# Recorded data:
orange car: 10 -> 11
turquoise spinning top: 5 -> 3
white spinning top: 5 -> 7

* * *

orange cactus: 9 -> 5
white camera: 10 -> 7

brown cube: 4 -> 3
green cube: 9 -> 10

--

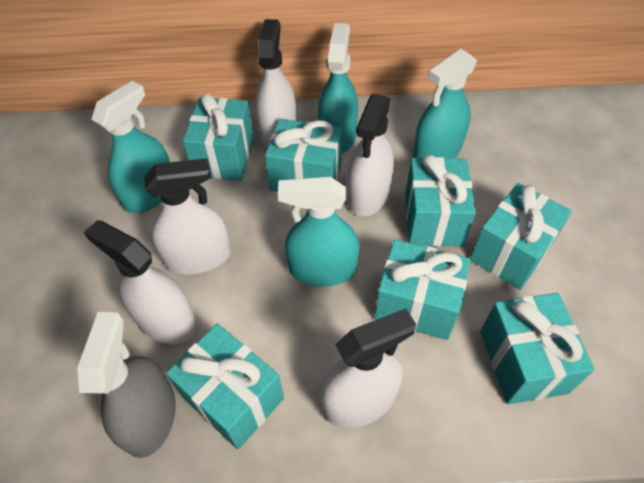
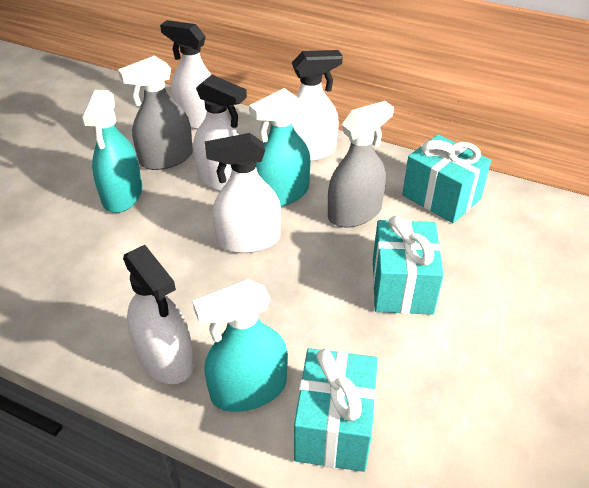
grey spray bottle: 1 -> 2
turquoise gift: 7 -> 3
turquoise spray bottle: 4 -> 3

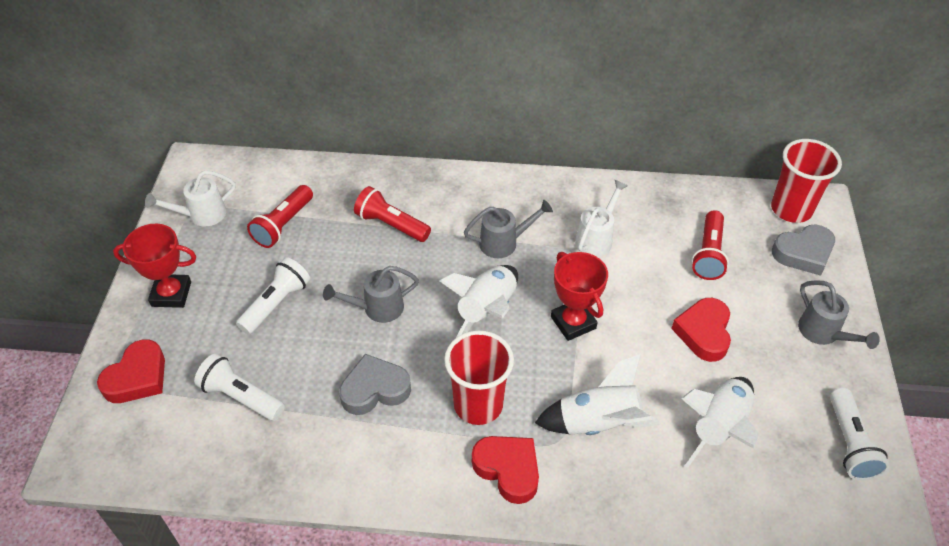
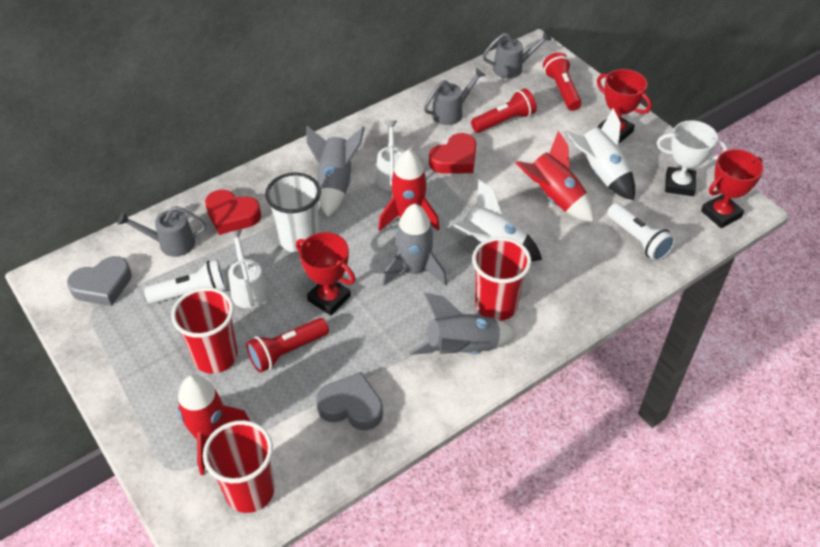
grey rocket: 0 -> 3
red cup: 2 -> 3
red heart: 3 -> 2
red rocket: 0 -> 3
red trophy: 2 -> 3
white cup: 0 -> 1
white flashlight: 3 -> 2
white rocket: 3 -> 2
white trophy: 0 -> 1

# Instructions for the task:
Now transcribe the lines above exactly, starting at the line containing "turquoise spray bottle: 4 -> 3" and ending at the line containing "white trophy: 0 -> 1", both lines included, pictures excluded.

# Output for this exercise:
turquoise spray bottle: 4 -> 3

grey rocket: 0 -> 3
red cup: 2 -> 3
red heart: 3 -> 2
red rocket: 0 -> 3
red trophy: 2 -> 3
white cup: 0 -> 1
white flashlight: 3 -> 2
white rocket: 3 -> 2
white trophy: 0 -> 1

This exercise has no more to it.